• **The problem**:
Retype every record below exactly as it is written.

• **Excerpted records**:

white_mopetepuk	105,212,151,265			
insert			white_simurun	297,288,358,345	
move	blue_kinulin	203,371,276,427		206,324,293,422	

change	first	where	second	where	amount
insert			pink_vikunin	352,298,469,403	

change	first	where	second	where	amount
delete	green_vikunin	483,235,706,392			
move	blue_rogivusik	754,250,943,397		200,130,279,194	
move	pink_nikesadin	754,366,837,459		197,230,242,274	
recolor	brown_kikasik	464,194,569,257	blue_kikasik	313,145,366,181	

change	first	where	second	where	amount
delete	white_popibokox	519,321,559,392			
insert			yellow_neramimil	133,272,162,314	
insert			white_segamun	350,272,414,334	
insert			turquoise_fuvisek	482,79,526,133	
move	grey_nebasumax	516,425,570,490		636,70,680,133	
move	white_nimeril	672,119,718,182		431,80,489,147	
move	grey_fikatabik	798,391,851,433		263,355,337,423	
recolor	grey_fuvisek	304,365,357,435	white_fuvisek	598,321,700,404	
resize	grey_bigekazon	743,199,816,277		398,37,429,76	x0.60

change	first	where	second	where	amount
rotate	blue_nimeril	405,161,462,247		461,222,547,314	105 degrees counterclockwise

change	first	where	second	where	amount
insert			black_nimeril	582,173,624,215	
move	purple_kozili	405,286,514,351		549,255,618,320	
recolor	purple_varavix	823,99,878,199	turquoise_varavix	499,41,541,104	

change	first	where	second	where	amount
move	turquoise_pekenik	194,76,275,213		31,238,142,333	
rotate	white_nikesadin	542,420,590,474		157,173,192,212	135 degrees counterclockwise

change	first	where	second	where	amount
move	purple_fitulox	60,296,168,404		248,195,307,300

• **Task solution**:
white_mopetepuk	105,212,151,265			
insert			white_simurun	297,288,358,345	
move	blue_kinulin	203,371,276,427		206,324,293,422	

change	first	where	second	where	amount
insert			pink_vikunin	352,298,469,403	

change	first	where	second	where	amount
delete	green_vikunin	483,235,706,392			
move	blue_rogivusik	754,250,943,397		200,130,279,194	
move	pink_nikesadin	754,366,837,459		197,230,242,274	
recolor	brown_kikasik	464,194,569,257	blue_kikasik	313,145,366,181	

change	first	where	second	where	amount
delete	white_popibokox	519,321,559,392			
insert			yellow_neramimil	133,272,162,314	
insert			white_segamun	350,272,414,334	
insert			turquoise_fuvisek	482,79,526,133	
move	grey_nebasumax	516,425,570,490		636,70,680,133	
move	white_nimeril	672,119,718,182		431,80,489,147	
move	grey_fikatabik	798,391,851,433		263,355,337,423	
recolor	grey_fuvisek	304,365,357,435	white_fuvisek	598,321,700,404	
resize	grey_bigekazon	743,199,816,277		398,37,429,76	x0.60

change	first	where	second	where	amount
rotate	blue_nimeril	405,161,462,247		461,222,547,314	105 degrees counterclockwise

change	first	where	second	where	amount
insert			black_nimeril	582,173,624,215	
move	purple_kozili	405,286,514,351		549,255,618,320	
recolor	purple_varavix	823,99,878,199	turquoise_varavix	499,41,541,104	

change	first	where	second	where	amount
move	turquoise_pekenik	194,76,275,213		31,238,142,333	
rotate	white_nikesadin	542,420,590,474		157,173,192,212	135 degrees counterclockwise

change	first	where	second	where	amount
move	purple_fitulox	60,296,168,404		248,195,307,300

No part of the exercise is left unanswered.